__Exercise goal__. Write out, word for word, every line in the data below from the one containing "black book: 2 -> 1" to the one containing "grey teddy bear: 2 -> 0", both of them included.

__Data for review__.
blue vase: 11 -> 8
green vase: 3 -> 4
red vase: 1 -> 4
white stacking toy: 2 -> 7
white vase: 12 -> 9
==
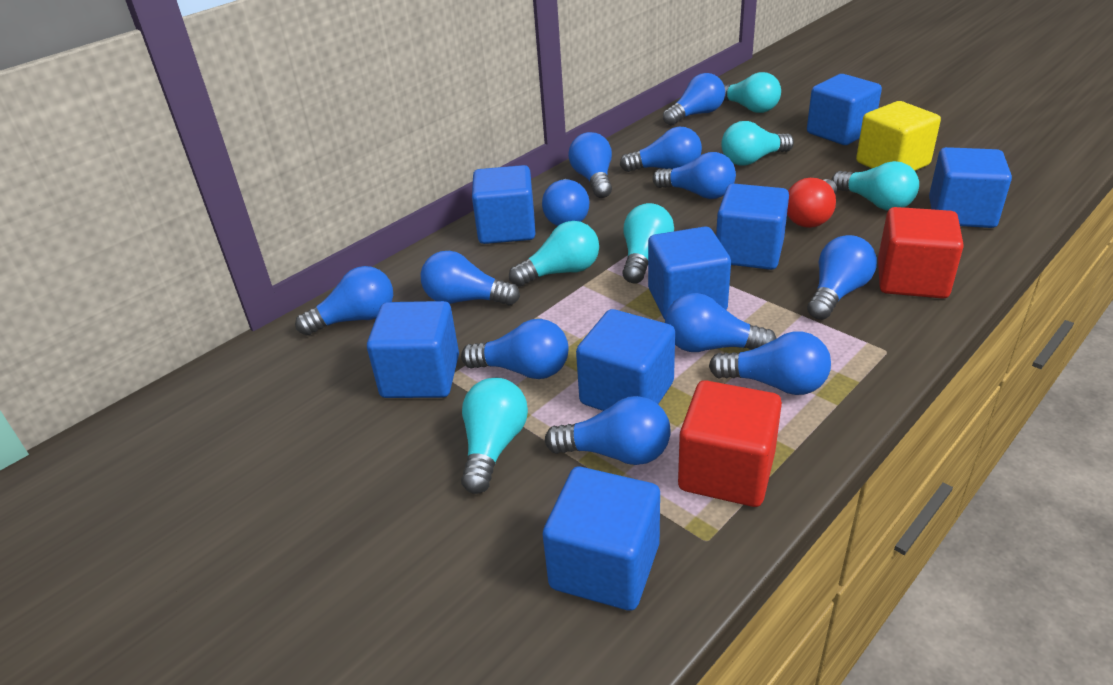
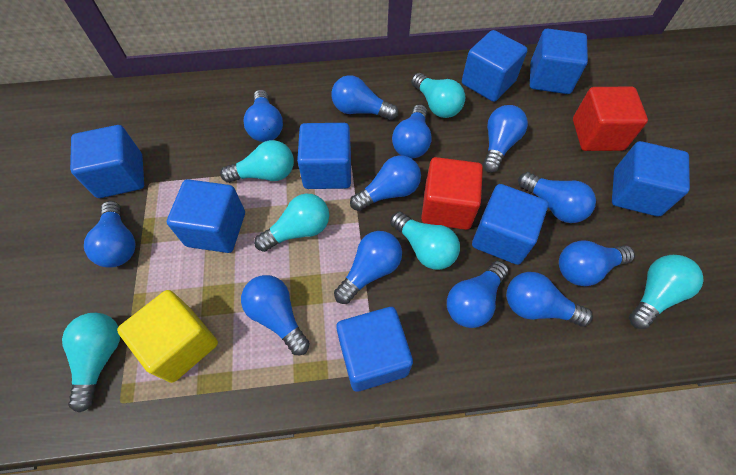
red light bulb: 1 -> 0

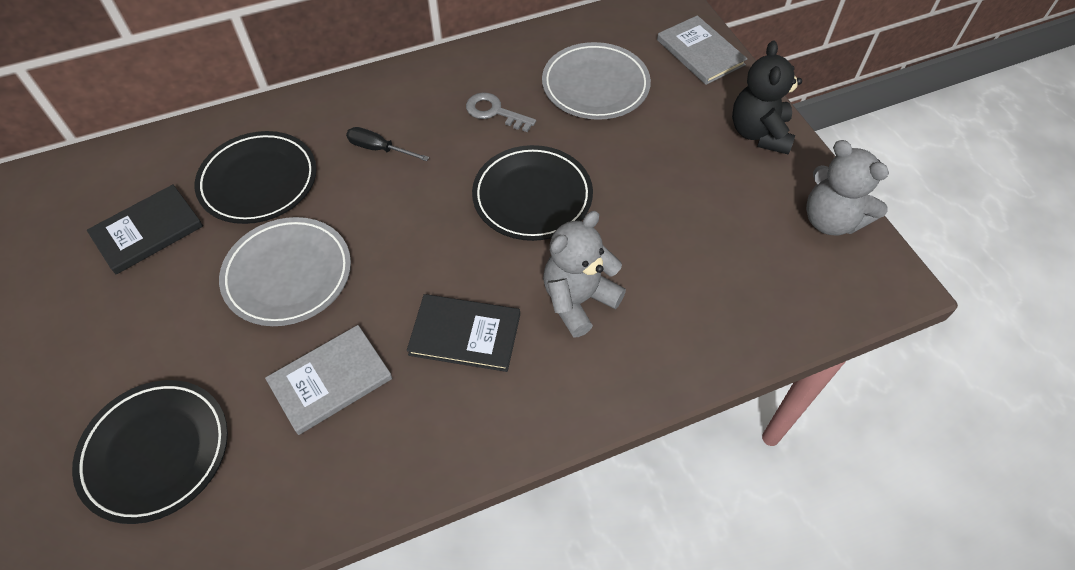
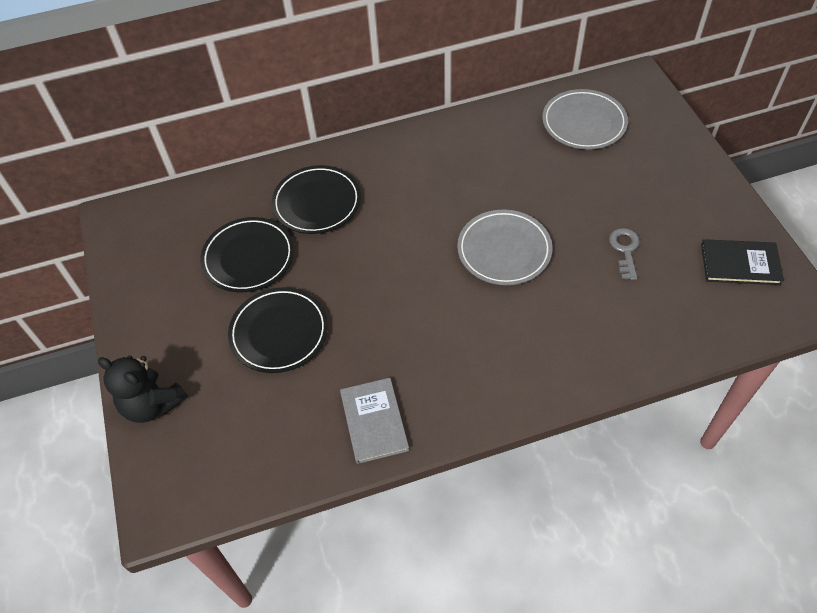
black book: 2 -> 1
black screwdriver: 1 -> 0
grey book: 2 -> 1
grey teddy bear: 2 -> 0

__Exercise answer__.
black book: 2 -> 1
black screwdriver: 1 -> 0
grey book: 2 -> 1
grey teddy bear: 2 -> 0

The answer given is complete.